(Data section)
..............................
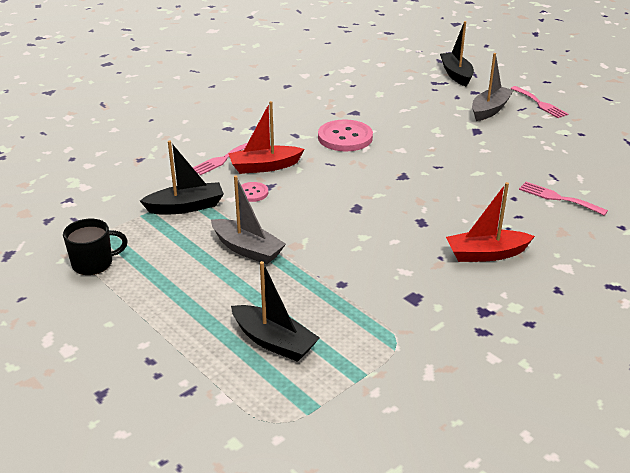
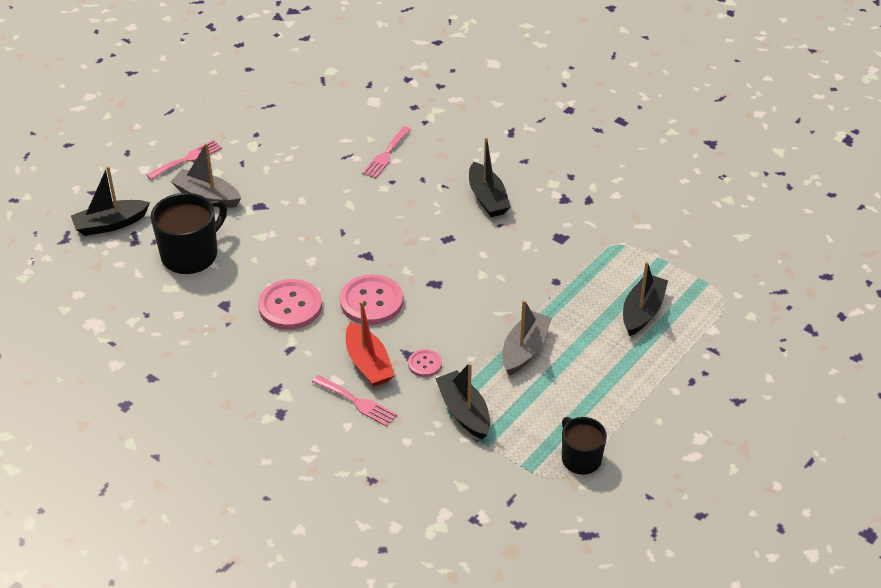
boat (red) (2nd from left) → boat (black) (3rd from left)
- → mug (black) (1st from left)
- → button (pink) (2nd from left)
..............................
(What you have to do)
Print out the whole of the material word for word, without pictures.

(Exercise output)
boat (red) (2nd from left) → boat (black) (3rd from left)
- → mug (black) (1st from left)
- → button (pink) (2nd from left)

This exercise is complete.